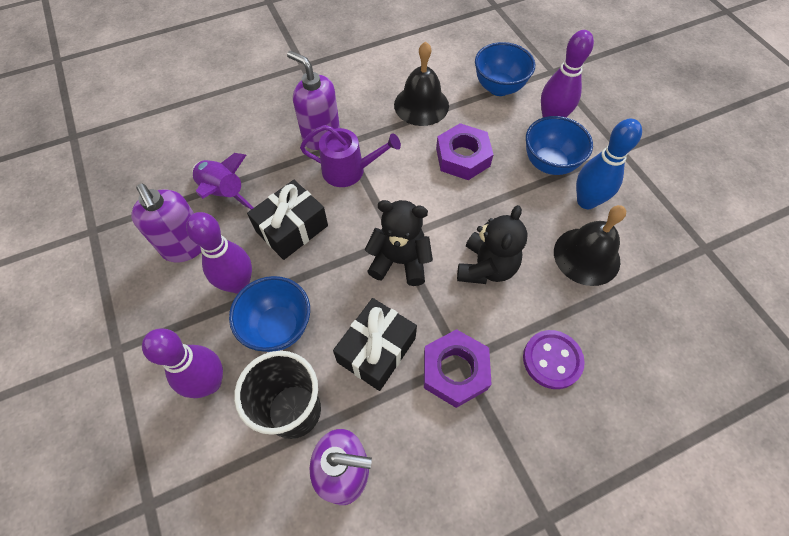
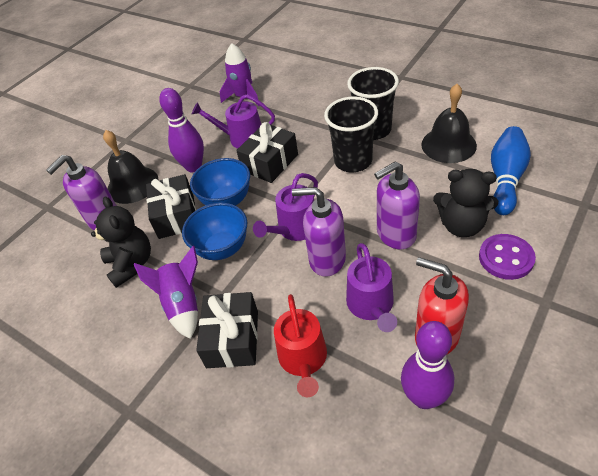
black cup: 1 -> 2
black gift: 2 -> 3
blue bowl: 3 -> 2
purple bowling pin: 3 -> 2
purple nut: 2 -> 0
purple rocket: 1 -> 2
purple watering can: 1 -> 3
red soap dispenser: 0 -> 1
red watering can: 0 -> 1

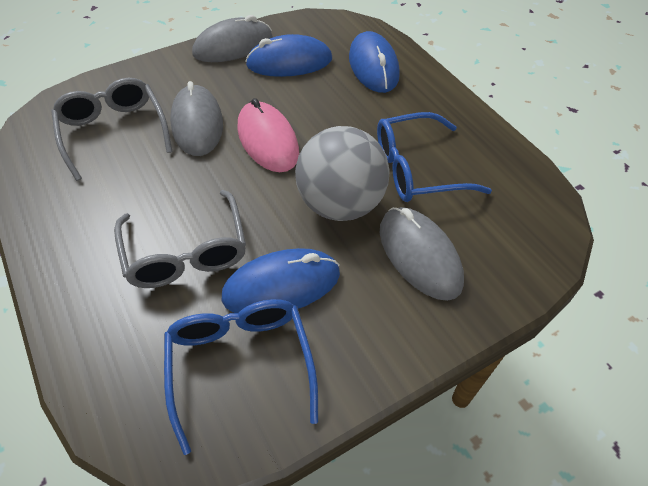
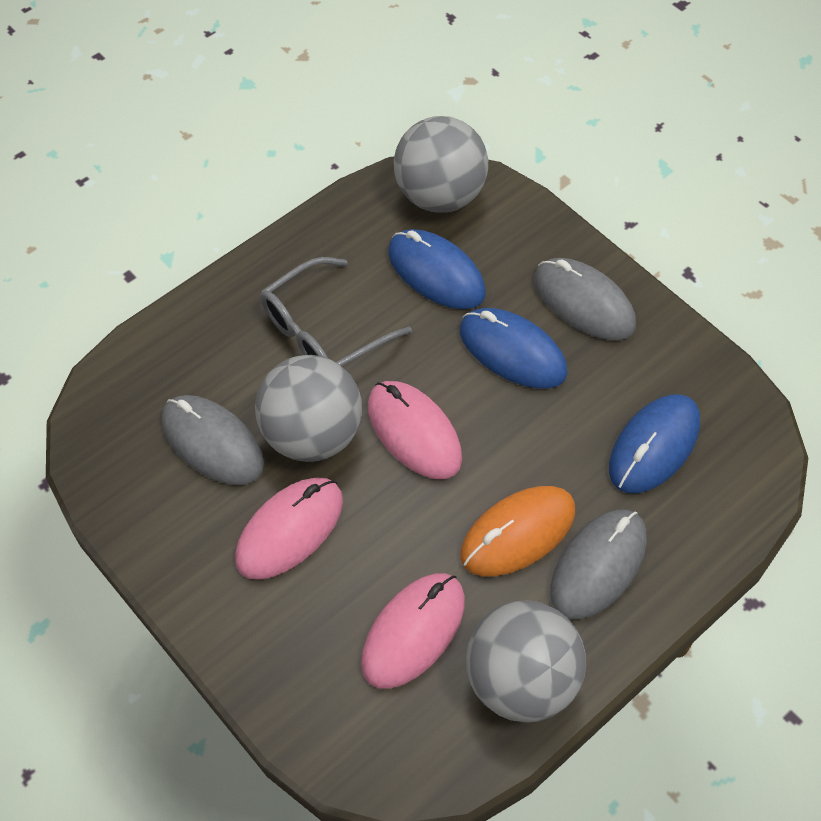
blue glasses: 2 -> 0
grey ball: 1 -> 3
grey glasses: 2 -> 1
orange mouse: 0 -> 1
pink mouse: 1 -> 3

**Work instructions**: Print exactly and only the lines that start at the line with "grey ball: 1 -> 3" and run through the end of the listing above.

**Output of the task**:
grey ball: 1 -> 3
grey glasses: 2 -> 1
orange mouse: 0 -> 1
pink mouse: 1 -> 3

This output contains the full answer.